Your objective: Reproduce each record exactly, but exclude every picture.

Stored items from a collection:
* * *
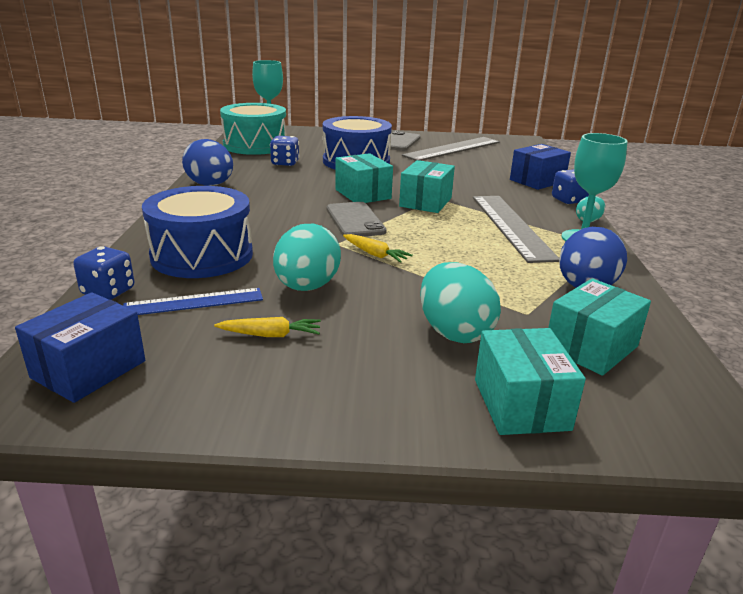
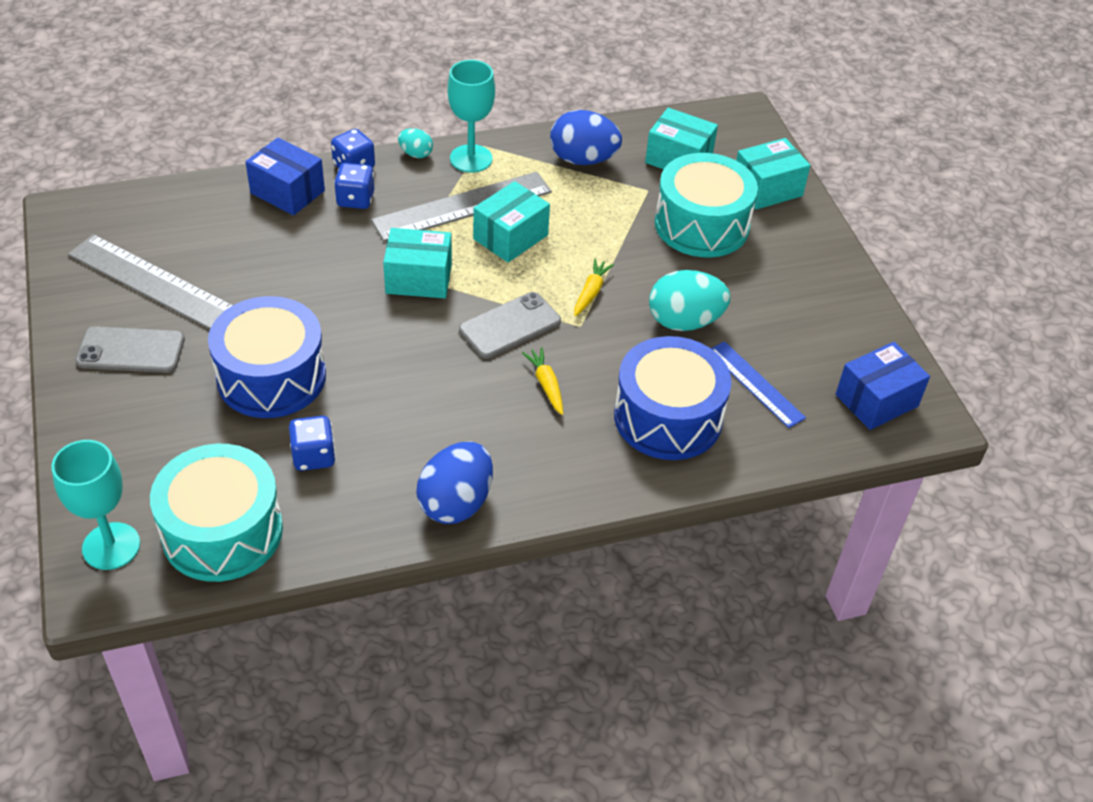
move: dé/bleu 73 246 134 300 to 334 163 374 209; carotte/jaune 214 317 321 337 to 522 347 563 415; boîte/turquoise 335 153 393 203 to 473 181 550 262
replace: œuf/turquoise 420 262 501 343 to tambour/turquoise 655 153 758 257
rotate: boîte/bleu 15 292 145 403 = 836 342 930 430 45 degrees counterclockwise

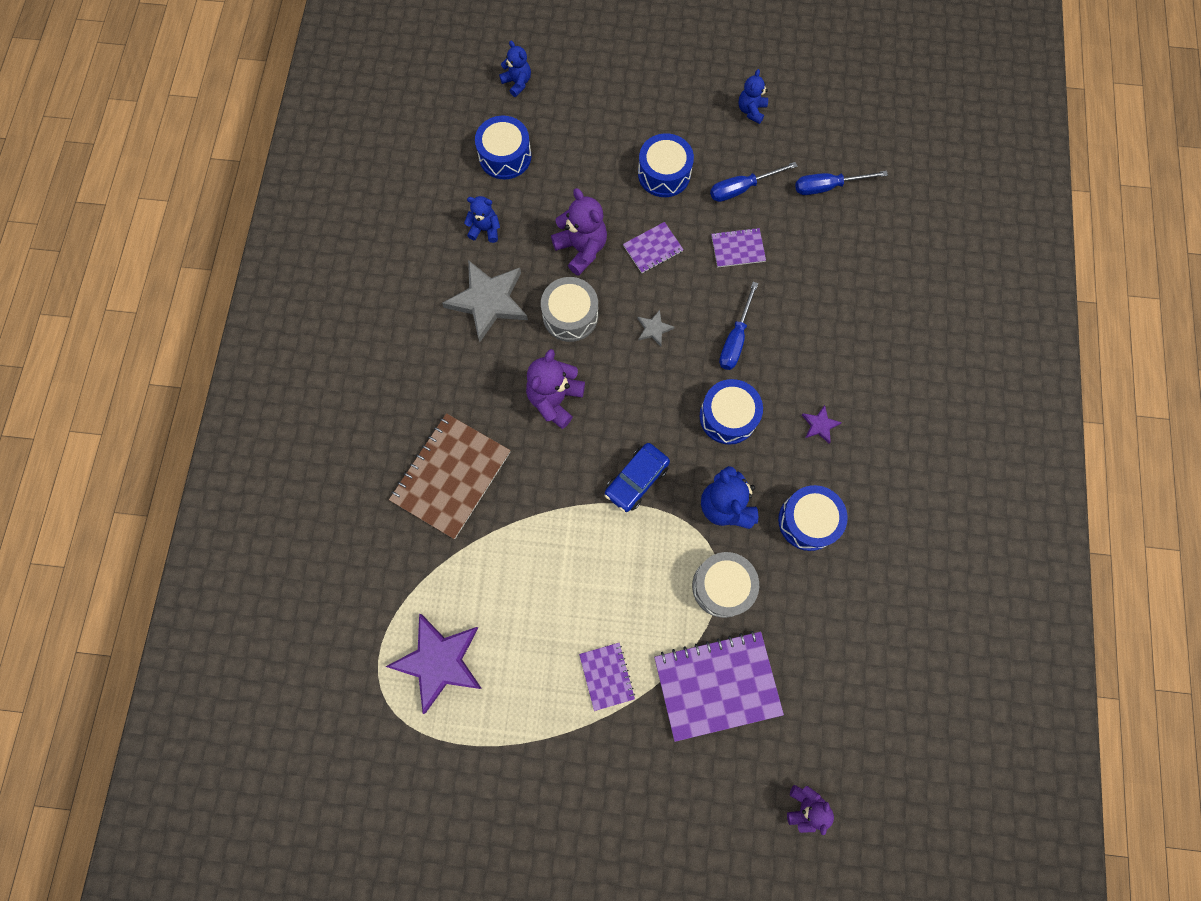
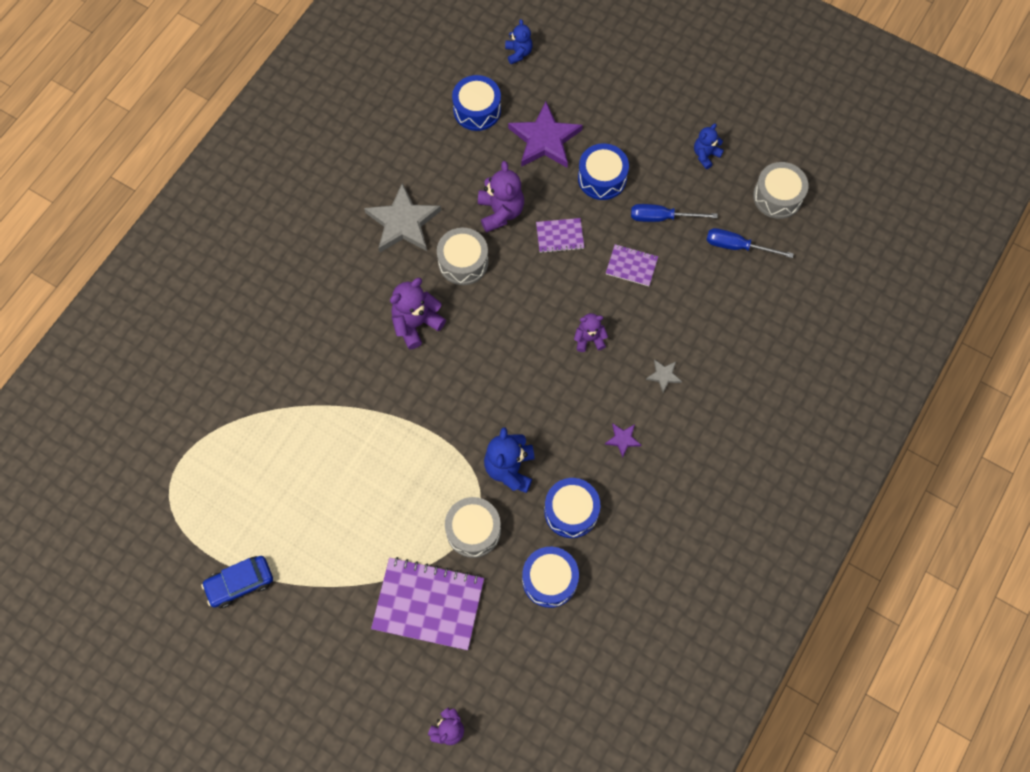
delete: carnet/marron 389 413 511 539; ours en peluche/bleu 464 196 500 243; carnet/violet 579 643 635 711
insert: tambour/gris 753 162 809 219
move: étoile/violet 386 614 482 714 to 508 102 583 168; voiture/bleu 605 443 670 512 to 201 556 273 608; étoile/gris 637 310 674 346 to 646 359 682 392; tambour/bleu 700 379 763 445 to 522 547 579 608
replace: tournevis/bleu 719 282 758 370 to ours en peluche/violet 574 313 608 352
* * *
Answer to the problem:
move: dé/bleu 73 246 134 300 to 334 163 374 209; carotte/jaune 214 317 321 337 to 522 347 563 415; boîte/turquoise 335 153 393 203 to 473 181 550 262
replace: œuf/turquoise 420 262 501 343 to tambour/turquoise 655 153 758 257
rotate: boîte/bleu 15 292 145 403 = 836 342 930 430 45 degrees counterclockwise

delete: carnet/marron 389 413 511 539; ours en peluche/bleu 464 196 500 243; carnet/violet 579 643 635 711
insert: tambour/gris 753 162 809 219
move: étoile/violet 386 614 482 714 to 508 102 583 168; voiture/bleu 605 443 670 512 to 201 556 273 608; étoile/gris 637 310 674 346 to 646 359 682 392; tambour/bleu 700 379 763 445 to 522 547 579 608
replace: tournevis/bleu 719 282 758 370 to ours en peluche/violet 574 313 608 352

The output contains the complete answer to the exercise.